● **Work order**: Exact reproduction of the data is required, with images excluded.

● **Input**:
★ ★ ★

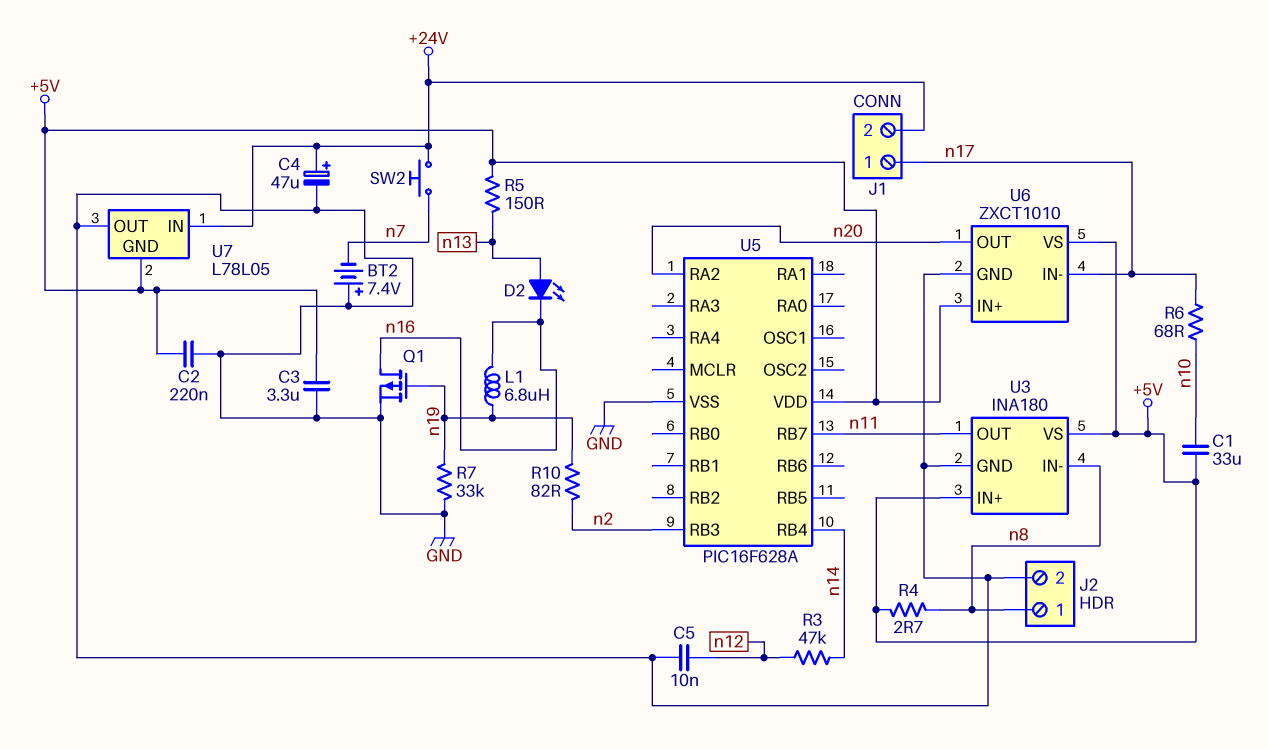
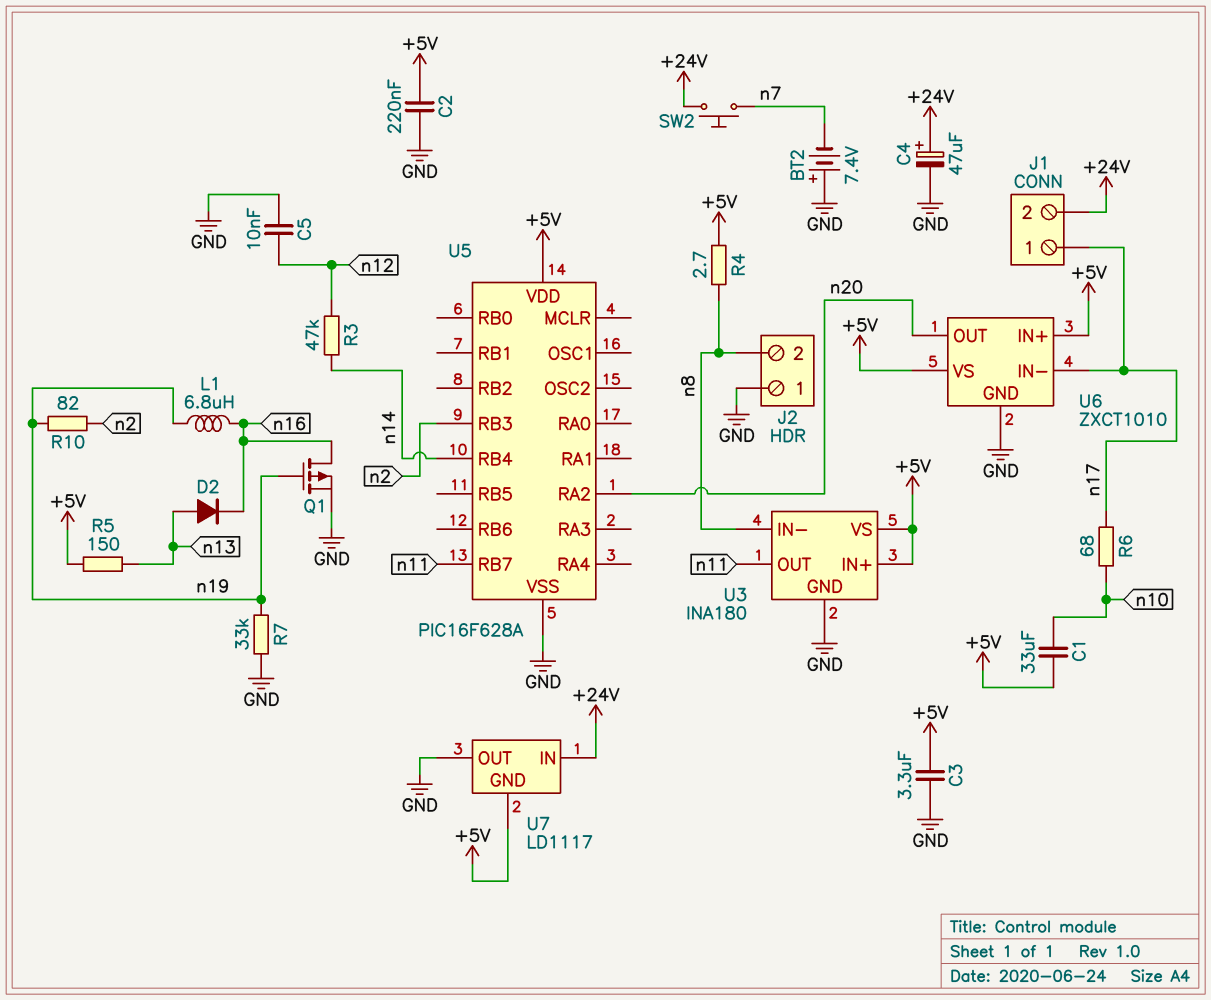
D2: LED (A n13, K n16) -> diode (A n13, K n16)
J2 pin 1: n8 -> GND
J2 pin 2: GND -> n8
U7: L78L05 -> LD1117

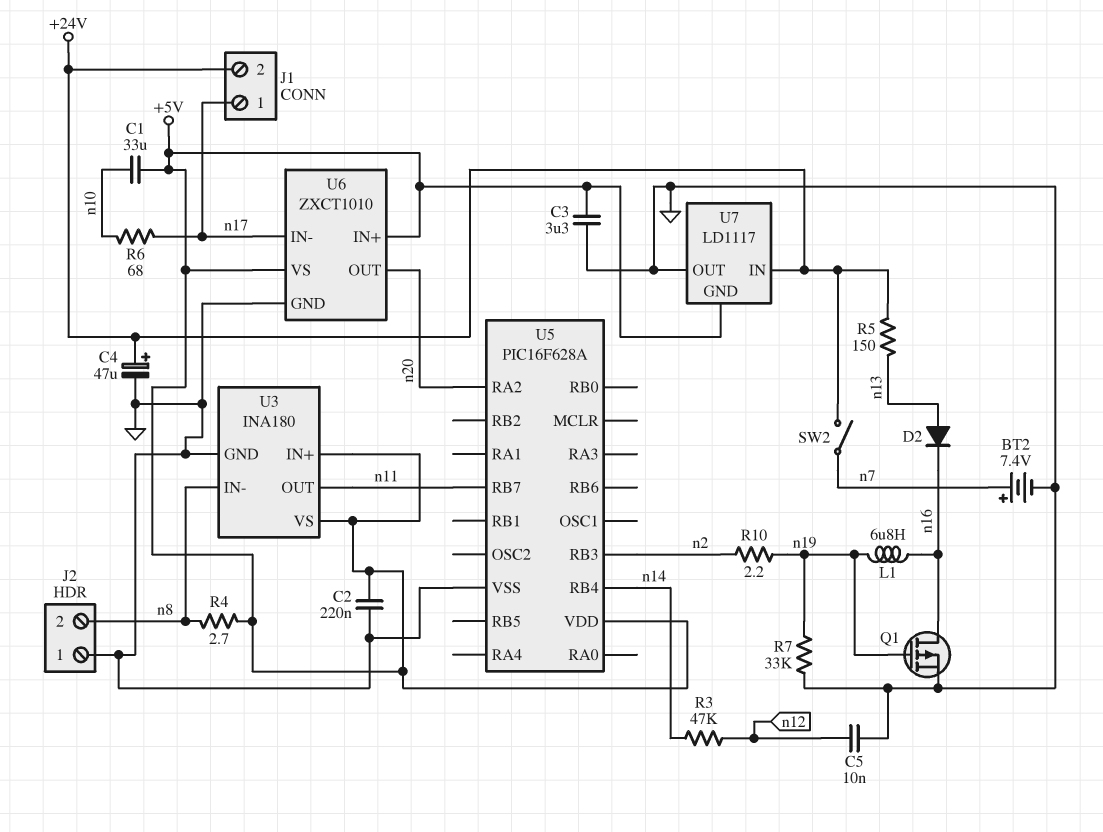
BT2: 7.4V (plus GND, minus n7) -> 7.4V (plus n7, minus GND)
R5: 150 (+5V, n13) -> 150 (+24V, n13)
R10: 82 (n2, n19) -> 2.2 (n2, n19)
SW2: button (+24V, n7) -> switch (+24V, n7)

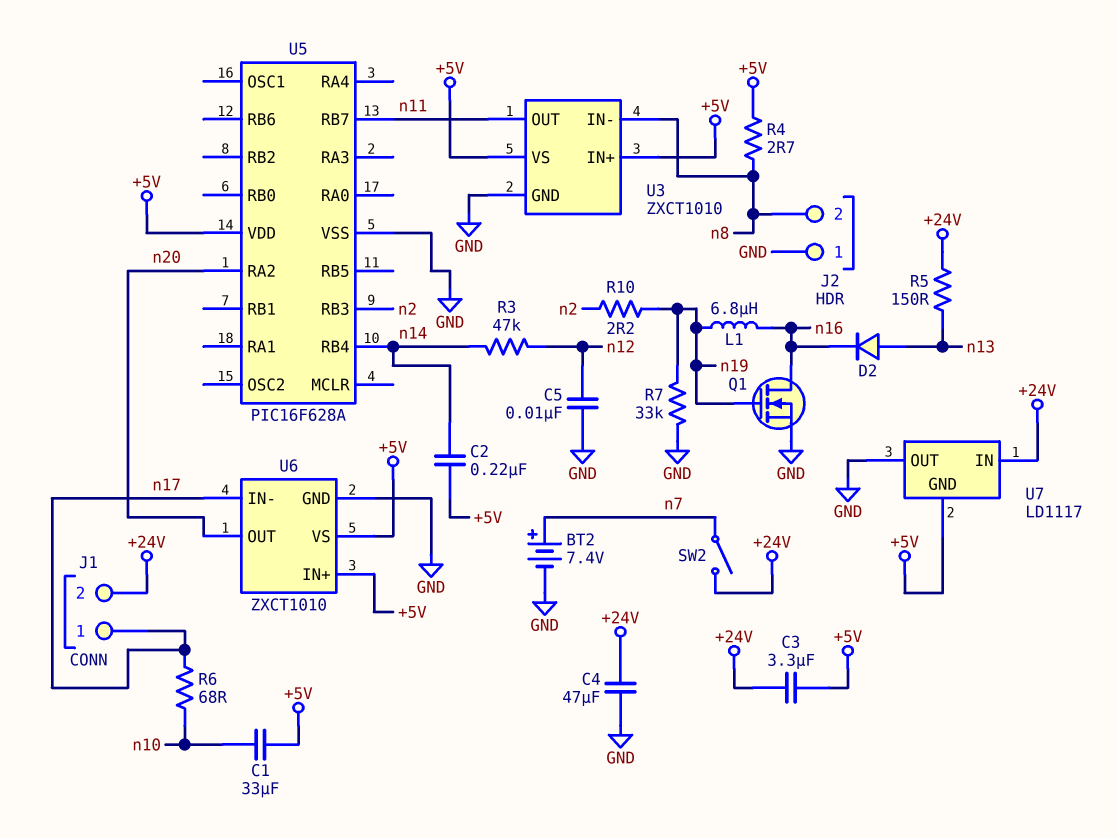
C2: 220nF (+5V, GND) -> 220nF (+5V, n14)
C3: 3.3uF (+5V, GND) -> 3.3uF (+5V, +24V)
C4: 47uF (plus +24V, minus GND) -> 47uF (+24V, GND)
Q1: PMOS (G n19, D n16, S GND) -> NMOS (G n19, D n16, S GND)
U3: INA180 -> ZXCT1010

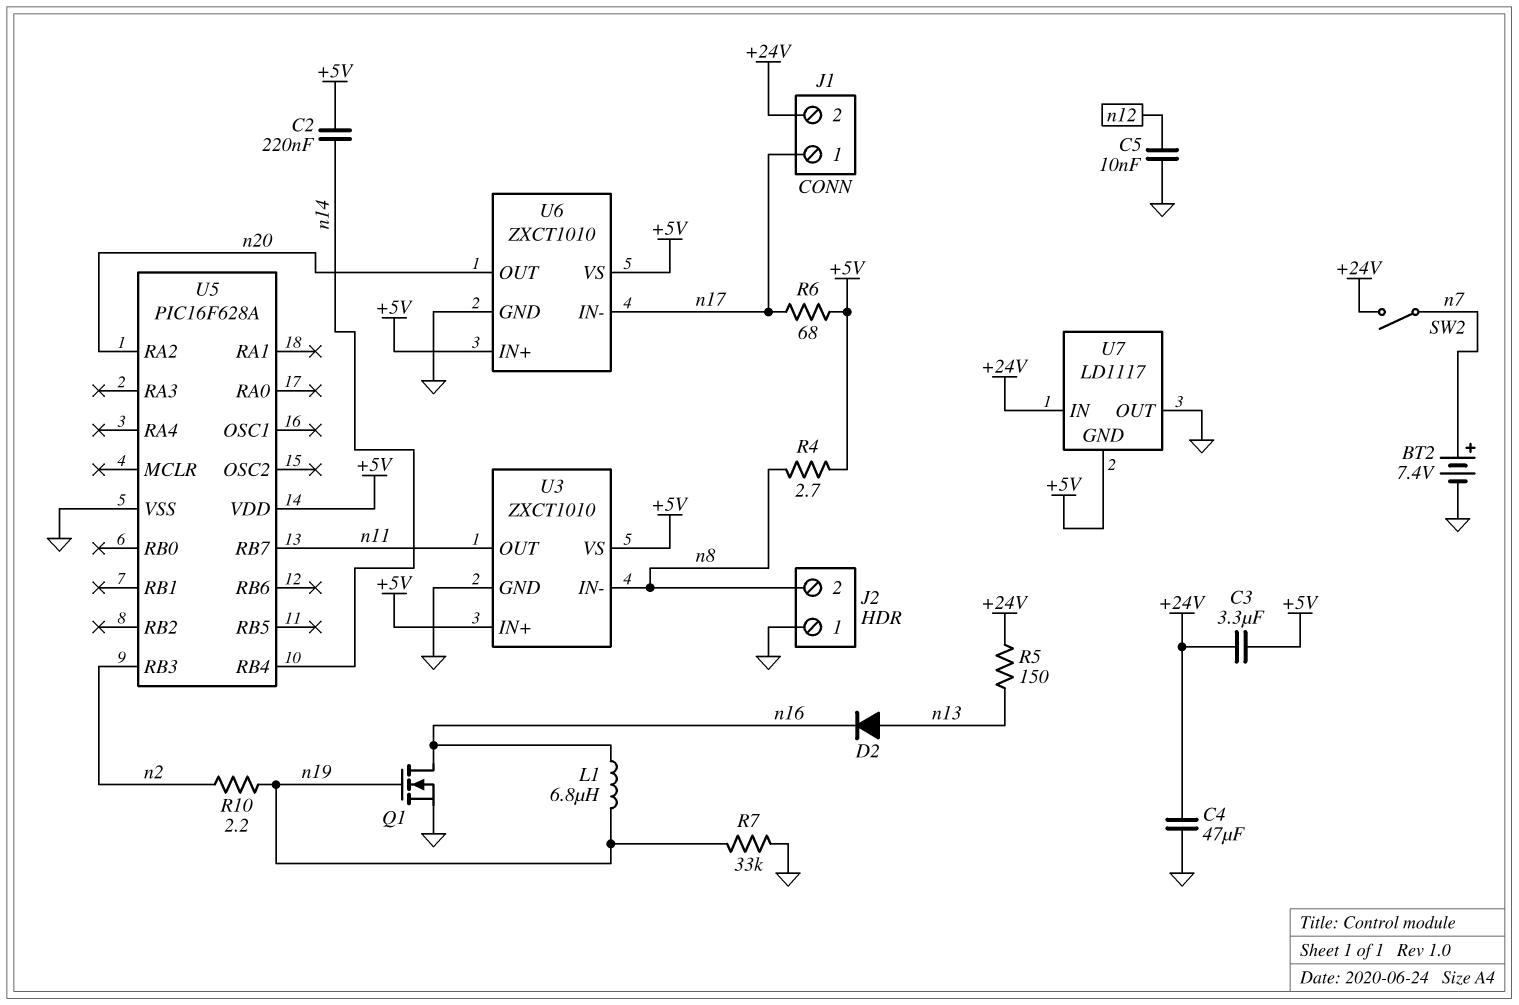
C1: 33uF (+5V, n10) -> none
R3: 47k (n12, n14) -> none
R6: 68 (n10, n17) -> 68 (+5V, n17)

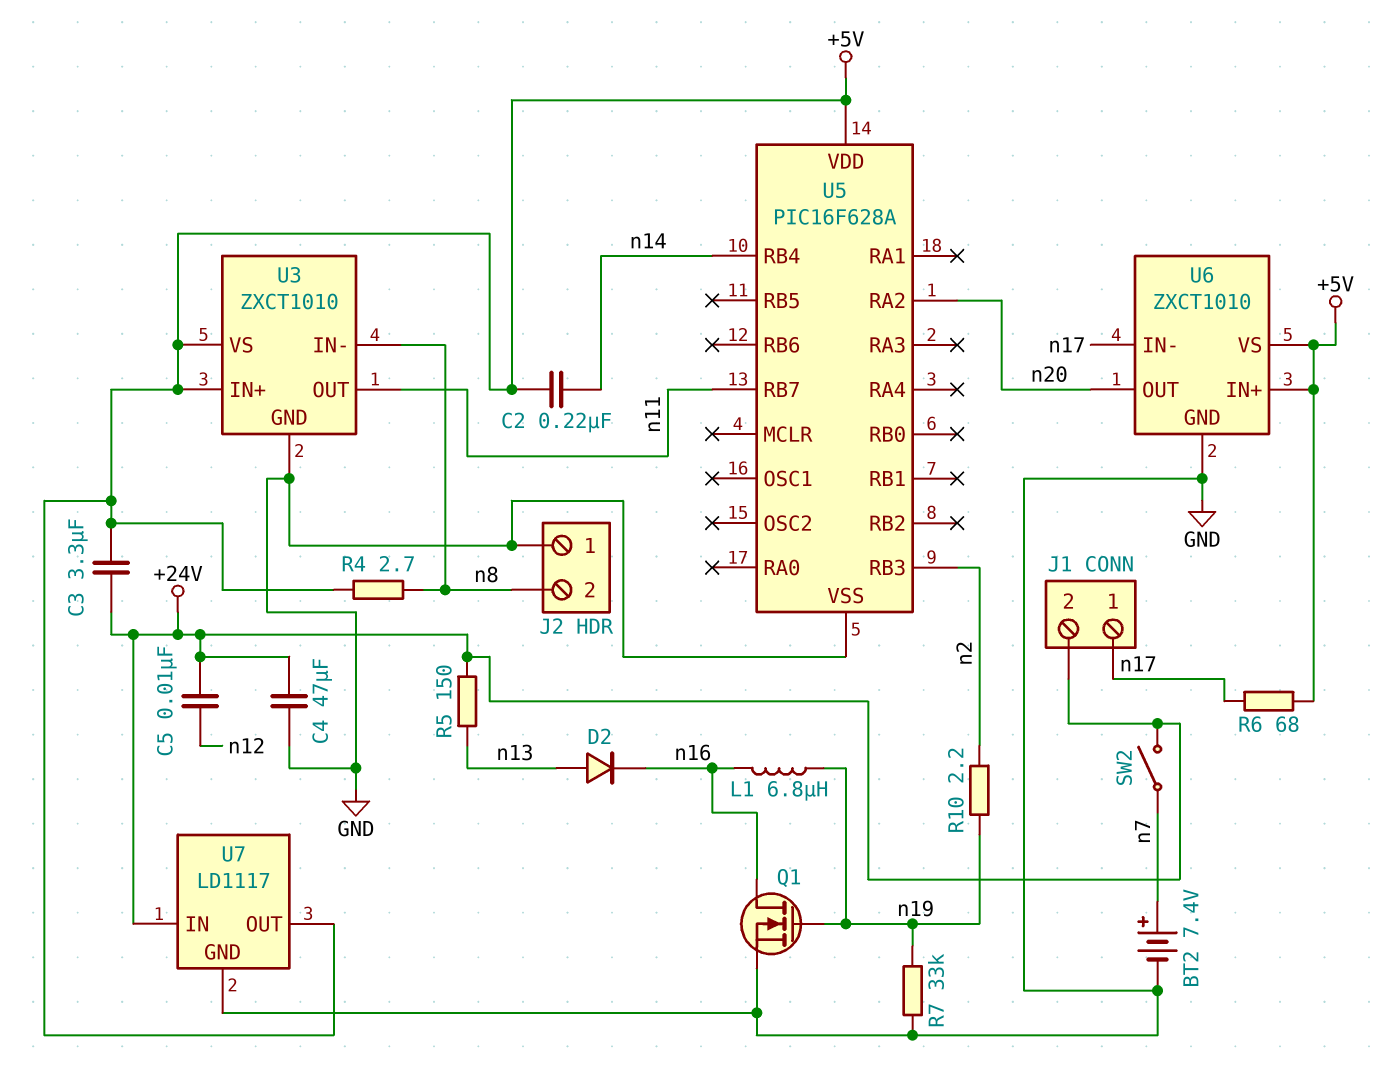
C5: 10nF (GND, n12) -> 10nF (+24V, n12)
U7 pin GND: +5V -> GND
U7 pin OUT: GND -> +5V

★ ★ ★

● **Written response**:
D2: LED (A n13, K n16) -> diode (A n13, K n16)
J2 pin 1: n8 -> GND
J2 pin 2: GND -> n8
U7: L78L05 -> LD1117

BT2: 7.4V (plus GND, minus n7) -> 7.4V (plus n7, minus GND)
R5: 150 (+5V, n13) -> 150 (+24V, n13)
R10: 82 (n2, n19) -> 2.2 (n2, n19)
SW2: button (+24V, n7) -> switch (+24V, n7)

C2: 220nF (+5V, GND) -> 220nF (+5V, n14)
C3: 3.3uF (+5V, GND) -> 3.3uF (+5V, +24V)
C4: 47uF (plus +24V, minus GND) -> 47uF (+24V, GND)
Q1: PMOS (G n19, D n16, S GND) -> NMOS (G n19, D n16, S GND)
U3: INA180 -> ZXCT1010

C1: 33uF (+5V, n10) -> none
R3: 47k (n12, n14) -> none
R6: 68 (n10, n17) -> 68 (+5V, n17)

C5: 10nF (GND, n12) -> 10nF (+24V, n12)
U7 pin GND: +5V -> GND
U7 pin OUT: GND -> +5V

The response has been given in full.